*** Begin section ***

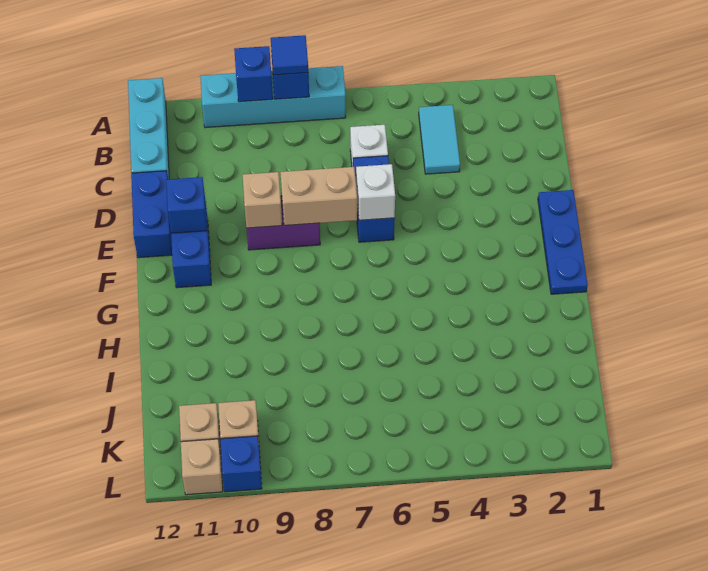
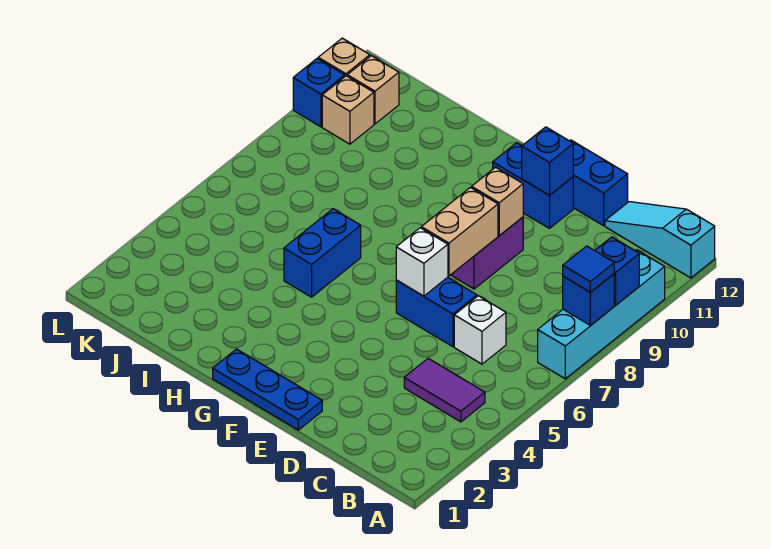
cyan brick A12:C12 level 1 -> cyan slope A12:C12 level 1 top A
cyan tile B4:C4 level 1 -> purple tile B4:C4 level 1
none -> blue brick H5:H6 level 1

*** End section ***
*** Begin section ***

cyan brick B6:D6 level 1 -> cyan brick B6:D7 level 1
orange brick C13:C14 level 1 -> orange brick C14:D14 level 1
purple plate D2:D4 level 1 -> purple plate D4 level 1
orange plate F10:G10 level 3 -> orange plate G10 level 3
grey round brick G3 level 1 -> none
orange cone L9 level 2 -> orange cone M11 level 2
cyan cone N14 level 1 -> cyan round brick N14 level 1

*** End section ***
*** Begin section ***

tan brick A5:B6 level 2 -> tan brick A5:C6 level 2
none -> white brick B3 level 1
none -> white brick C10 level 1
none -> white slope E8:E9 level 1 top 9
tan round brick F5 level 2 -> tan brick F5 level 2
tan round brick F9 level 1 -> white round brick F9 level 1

*** End section ***

• **PROBLEM DESCRIPTION**:
Scan the records for the word "orange", and copy each line where it is found.

• **RESULT**:
orange brick C13:C14 level 1 -> orange brick C14:D14 level 1
orange plate F10:G10 level 3 -> orange plate G10 level 3
orange cone L9 level 2 -> orange cone M11 level 2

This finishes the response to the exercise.